> Task brief: Go to the line holding "(540, 303) = (446, 399): black" in the entries below and write out exactly every line down to and including the line holding "(305, 452) = (611, 129): turquoise".

> Exercise input:
::::
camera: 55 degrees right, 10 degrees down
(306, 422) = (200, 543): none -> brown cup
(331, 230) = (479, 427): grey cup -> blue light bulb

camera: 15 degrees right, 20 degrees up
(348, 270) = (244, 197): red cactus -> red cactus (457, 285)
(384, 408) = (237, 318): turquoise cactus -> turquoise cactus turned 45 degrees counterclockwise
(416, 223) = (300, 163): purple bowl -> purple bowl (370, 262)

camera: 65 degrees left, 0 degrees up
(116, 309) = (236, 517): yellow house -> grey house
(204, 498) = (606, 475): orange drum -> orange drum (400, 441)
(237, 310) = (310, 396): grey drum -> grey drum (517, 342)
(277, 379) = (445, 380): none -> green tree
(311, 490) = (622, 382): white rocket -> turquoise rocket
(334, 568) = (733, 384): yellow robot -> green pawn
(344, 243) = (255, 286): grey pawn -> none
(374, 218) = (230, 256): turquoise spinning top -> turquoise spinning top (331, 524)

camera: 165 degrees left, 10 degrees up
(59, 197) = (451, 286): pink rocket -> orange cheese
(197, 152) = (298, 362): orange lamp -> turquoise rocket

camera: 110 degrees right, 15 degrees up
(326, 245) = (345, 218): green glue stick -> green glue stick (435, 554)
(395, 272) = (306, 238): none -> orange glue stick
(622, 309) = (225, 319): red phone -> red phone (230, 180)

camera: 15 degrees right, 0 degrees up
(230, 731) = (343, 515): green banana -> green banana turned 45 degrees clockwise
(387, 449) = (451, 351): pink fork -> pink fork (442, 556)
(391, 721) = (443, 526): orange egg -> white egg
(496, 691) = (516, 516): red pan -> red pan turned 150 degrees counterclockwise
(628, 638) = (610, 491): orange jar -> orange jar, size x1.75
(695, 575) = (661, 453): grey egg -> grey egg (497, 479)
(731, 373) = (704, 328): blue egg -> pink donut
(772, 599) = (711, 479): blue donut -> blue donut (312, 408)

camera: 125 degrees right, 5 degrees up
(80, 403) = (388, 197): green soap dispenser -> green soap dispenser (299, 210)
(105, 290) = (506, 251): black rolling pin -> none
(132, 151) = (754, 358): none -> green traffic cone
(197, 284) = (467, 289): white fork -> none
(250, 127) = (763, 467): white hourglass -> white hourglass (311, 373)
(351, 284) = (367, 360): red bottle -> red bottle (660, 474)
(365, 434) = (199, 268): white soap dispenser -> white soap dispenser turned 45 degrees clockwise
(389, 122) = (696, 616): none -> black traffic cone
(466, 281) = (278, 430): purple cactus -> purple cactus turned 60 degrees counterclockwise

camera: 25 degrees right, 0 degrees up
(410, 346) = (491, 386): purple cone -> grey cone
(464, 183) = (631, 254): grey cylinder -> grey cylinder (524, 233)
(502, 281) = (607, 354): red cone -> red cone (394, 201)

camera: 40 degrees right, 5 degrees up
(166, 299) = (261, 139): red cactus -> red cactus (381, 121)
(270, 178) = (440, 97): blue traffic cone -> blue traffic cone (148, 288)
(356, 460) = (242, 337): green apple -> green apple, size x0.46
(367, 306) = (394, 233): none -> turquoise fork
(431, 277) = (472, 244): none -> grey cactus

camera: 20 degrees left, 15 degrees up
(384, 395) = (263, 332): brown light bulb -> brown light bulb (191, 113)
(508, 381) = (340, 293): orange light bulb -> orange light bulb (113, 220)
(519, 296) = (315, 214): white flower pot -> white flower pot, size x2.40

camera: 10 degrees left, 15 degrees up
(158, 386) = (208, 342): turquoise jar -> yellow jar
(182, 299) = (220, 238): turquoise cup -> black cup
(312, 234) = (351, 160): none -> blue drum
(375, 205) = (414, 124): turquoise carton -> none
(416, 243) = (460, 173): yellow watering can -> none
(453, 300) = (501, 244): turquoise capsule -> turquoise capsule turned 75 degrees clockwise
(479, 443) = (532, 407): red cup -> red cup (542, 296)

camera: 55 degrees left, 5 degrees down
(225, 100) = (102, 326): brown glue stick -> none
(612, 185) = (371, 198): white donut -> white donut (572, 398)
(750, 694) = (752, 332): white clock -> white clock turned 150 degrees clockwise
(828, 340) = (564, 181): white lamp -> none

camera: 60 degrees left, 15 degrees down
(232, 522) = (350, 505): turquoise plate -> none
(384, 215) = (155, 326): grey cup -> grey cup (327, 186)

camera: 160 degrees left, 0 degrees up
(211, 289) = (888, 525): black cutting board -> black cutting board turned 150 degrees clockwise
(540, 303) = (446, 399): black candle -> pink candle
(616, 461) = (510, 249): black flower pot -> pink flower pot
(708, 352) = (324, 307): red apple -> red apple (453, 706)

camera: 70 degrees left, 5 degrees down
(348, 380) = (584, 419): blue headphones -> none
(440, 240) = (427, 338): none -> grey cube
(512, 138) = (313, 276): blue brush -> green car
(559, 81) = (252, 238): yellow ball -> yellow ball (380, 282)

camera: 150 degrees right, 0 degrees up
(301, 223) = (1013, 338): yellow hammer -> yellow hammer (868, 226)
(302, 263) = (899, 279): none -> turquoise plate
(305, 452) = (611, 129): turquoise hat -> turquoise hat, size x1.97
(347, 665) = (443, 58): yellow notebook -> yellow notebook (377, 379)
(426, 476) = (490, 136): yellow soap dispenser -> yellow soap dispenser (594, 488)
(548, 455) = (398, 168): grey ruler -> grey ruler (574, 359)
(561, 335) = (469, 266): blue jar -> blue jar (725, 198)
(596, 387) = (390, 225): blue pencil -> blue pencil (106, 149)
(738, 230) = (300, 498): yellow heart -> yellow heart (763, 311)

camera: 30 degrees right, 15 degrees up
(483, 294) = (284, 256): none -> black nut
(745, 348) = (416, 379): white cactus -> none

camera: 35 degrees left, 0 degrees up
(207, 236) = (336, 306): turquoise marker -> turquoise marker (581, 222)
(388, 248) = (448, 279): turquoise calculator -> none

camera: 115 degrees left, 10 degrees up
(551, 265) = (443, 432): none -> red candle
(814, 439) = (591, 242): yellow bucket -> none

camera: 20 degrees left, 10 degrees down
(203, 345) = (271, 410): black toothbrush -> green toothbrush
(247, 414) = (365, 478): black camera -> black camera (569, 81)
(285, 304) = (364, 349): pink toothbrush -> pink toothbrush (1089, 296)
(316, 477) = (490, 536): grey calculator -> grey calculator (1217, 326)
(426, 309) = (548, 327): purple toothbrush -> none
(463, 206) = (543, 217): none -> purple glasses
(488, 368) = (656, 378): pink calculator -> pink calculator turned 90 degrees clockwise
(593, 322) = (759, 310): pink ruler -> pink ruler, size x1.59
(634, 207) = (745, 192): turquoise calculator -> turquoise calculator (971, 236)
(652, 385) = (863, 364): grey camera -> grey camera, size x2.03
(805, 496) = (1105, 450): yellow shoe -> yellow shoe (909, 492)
::::
> Solution to the exercise:
(540, 303) = (446, 399): black candle -> pink candle
(616, 461) = (510, 249): black flower pot -> pink flower pot
(708, 352) = (324, 307): red apple -> red apple (453, 706)

camera: 70 degrees left, 5 degrees down
(348, 380) = (584, 419): blue headphones -> none
(440, 240) = (427, 338): none -> grey cube
(512, 138) = (313, 276): blue brush -> green car
(559, 81) = (252, 238): yellow ball -> yellow ball (380, 282)

camera: 150 degrees right, 0 degrees up
(301, 223) = (1013, 338): yellow hammer -> yellow hammer (868, 226)
(302, 263) = (899, 279): none -> turquoise plate
(305, 452) = (611, 129): turquoise hat -> turquoise hat, size x1.97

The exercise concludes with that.